The lines to be copied are those below that contain "none".

• [Detected change data]:
::::

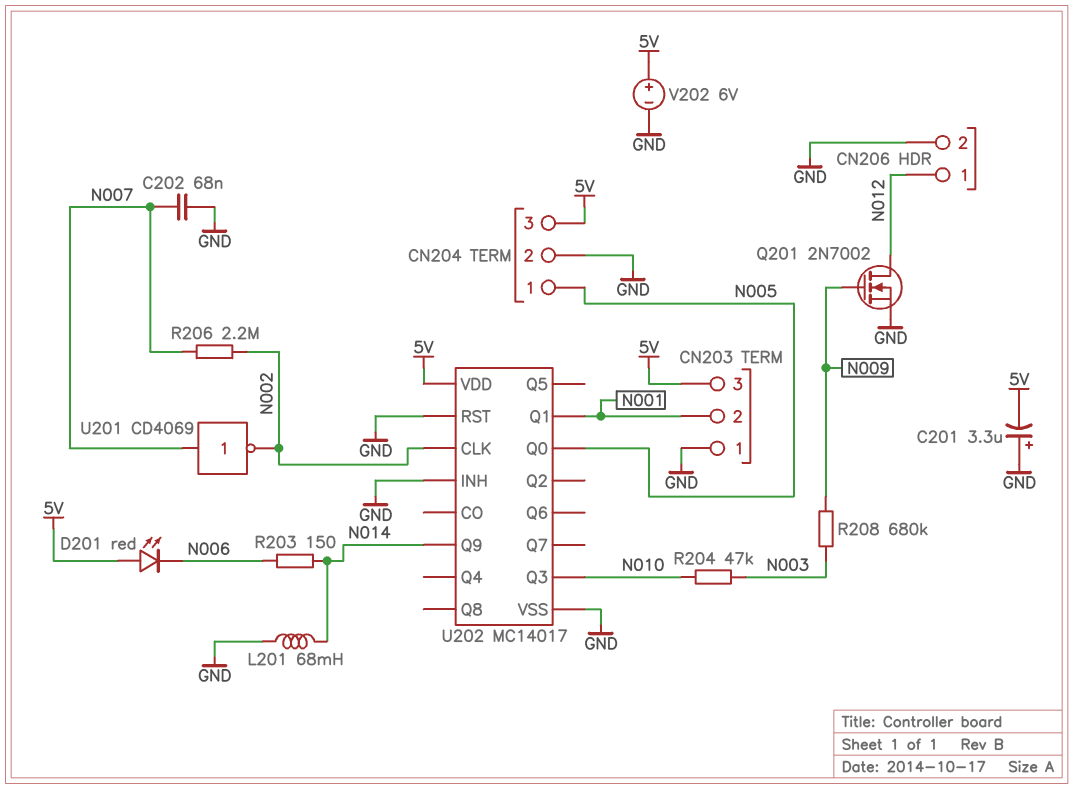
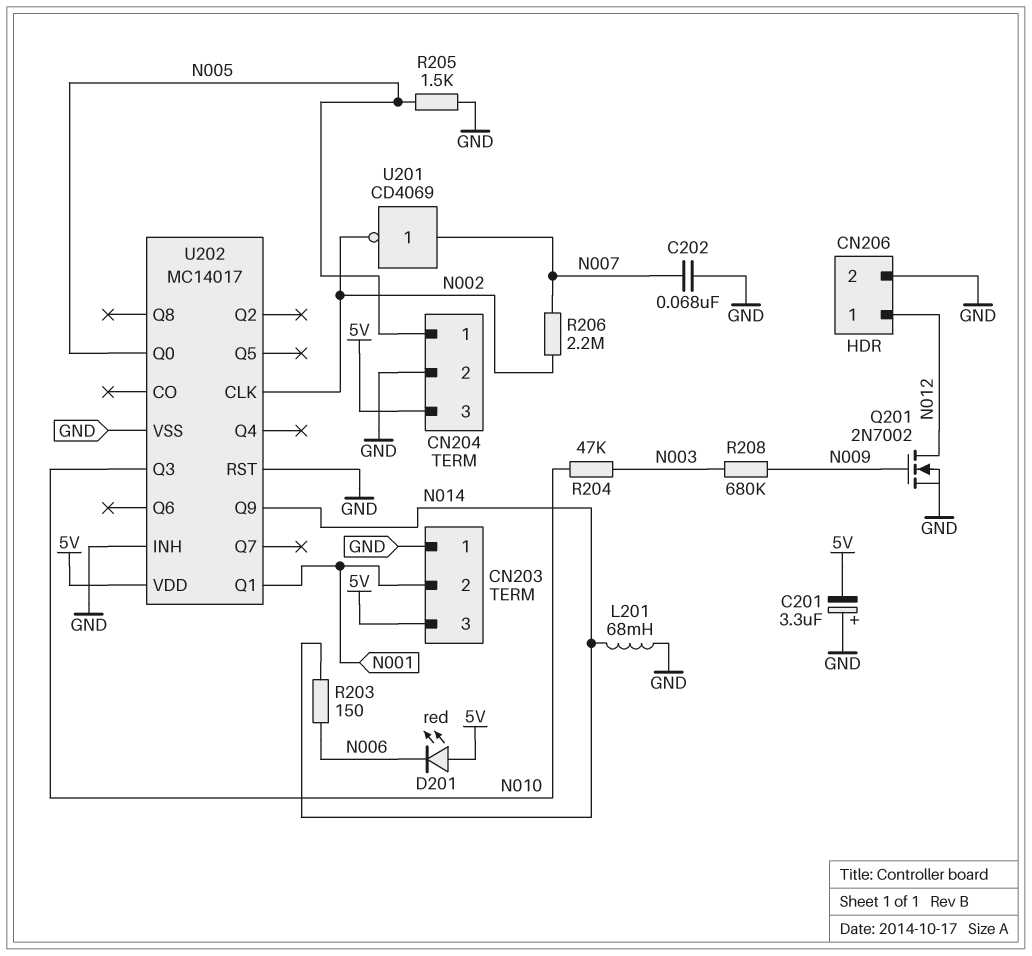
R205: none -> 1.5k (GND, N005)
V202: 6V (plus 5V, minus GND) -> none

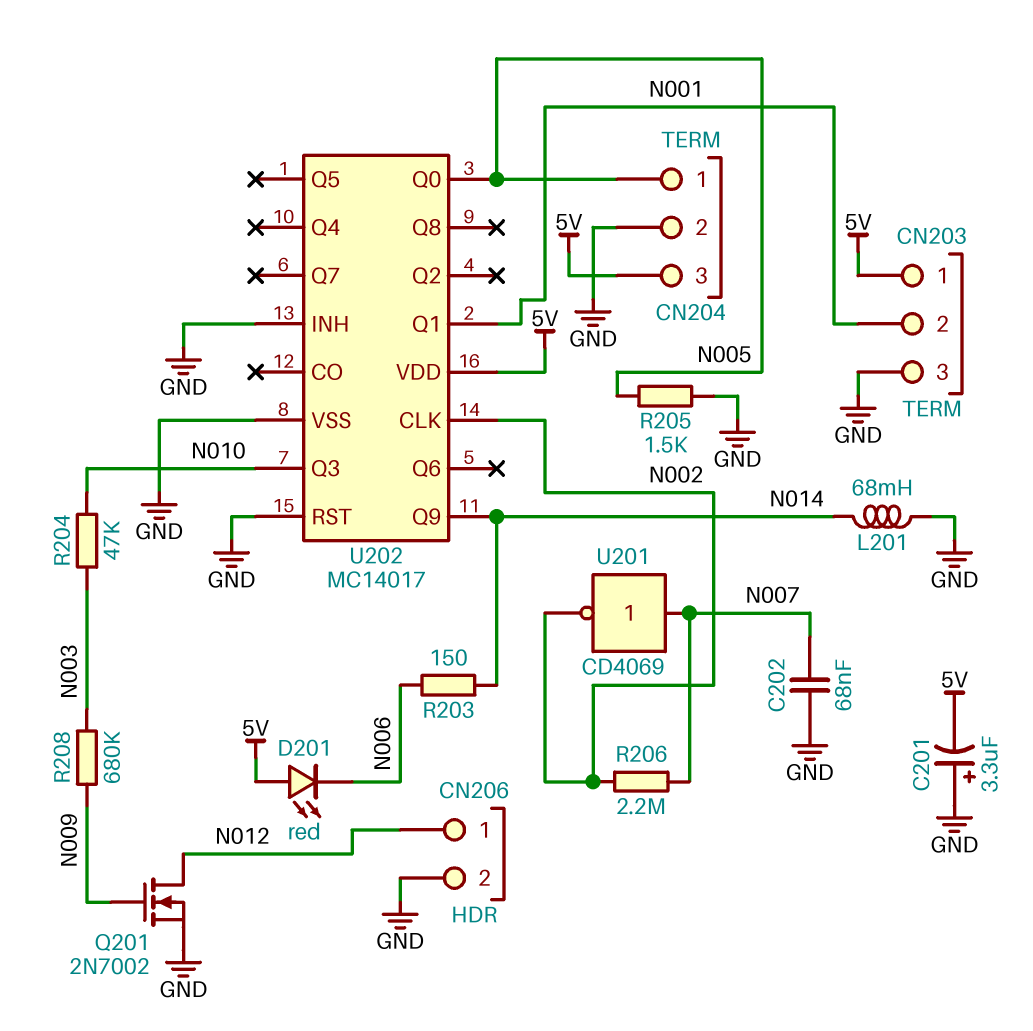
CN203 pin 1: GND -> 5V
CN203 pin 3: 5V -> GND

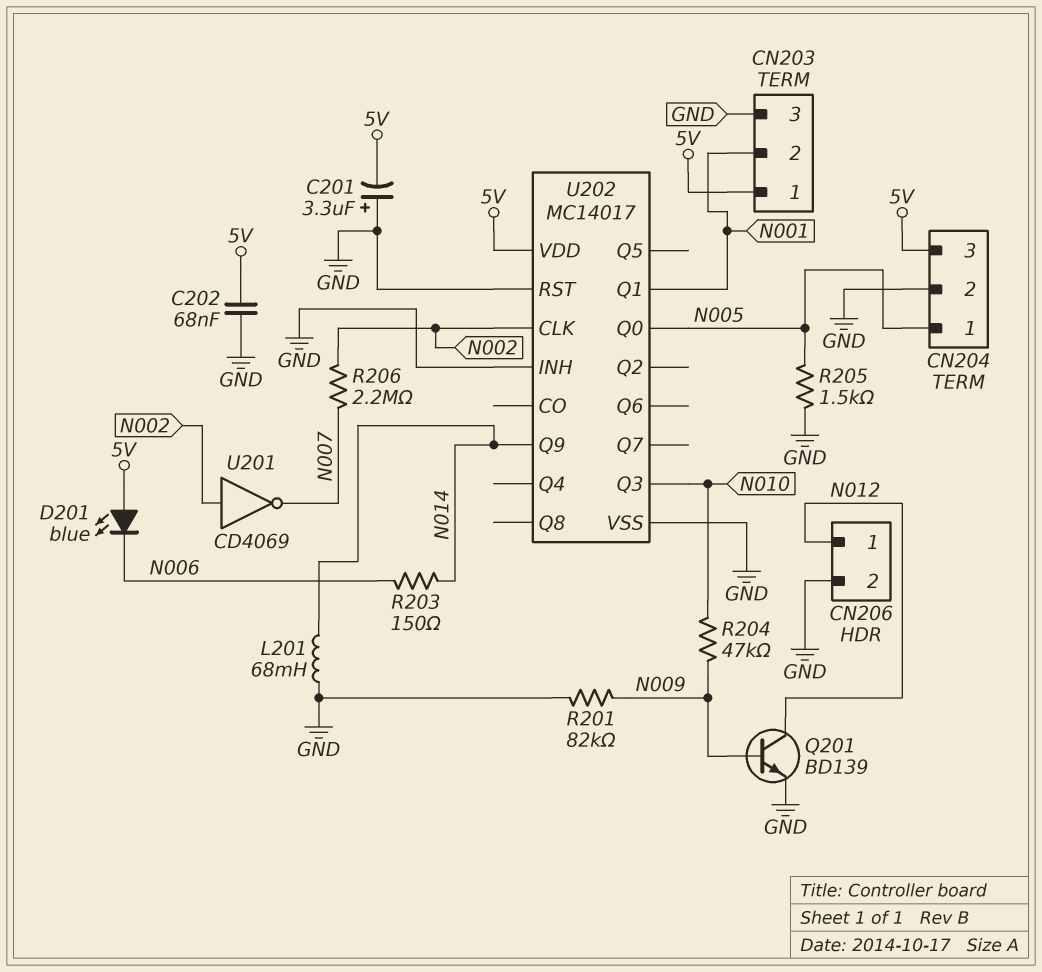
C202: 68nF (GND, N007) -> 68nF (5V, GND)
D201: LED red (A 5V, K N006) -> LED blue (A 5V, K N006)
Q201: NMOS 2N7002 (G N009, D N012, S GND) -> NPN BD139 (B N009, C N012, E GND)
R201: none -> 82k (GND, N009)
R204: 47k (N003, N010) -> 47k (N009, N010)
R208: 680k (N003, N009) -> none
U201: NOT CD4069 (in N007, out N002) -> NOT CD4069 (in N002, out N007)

::::

• [OUTPUT FOR THIS EXERCISE]:
R205: none -> 1.5k (GND, N005)
V202: 6V (plus 5V, minus GND) -> none
R201: none -> 82k (GND, N009)
R208: 680k (N003, N009) -> none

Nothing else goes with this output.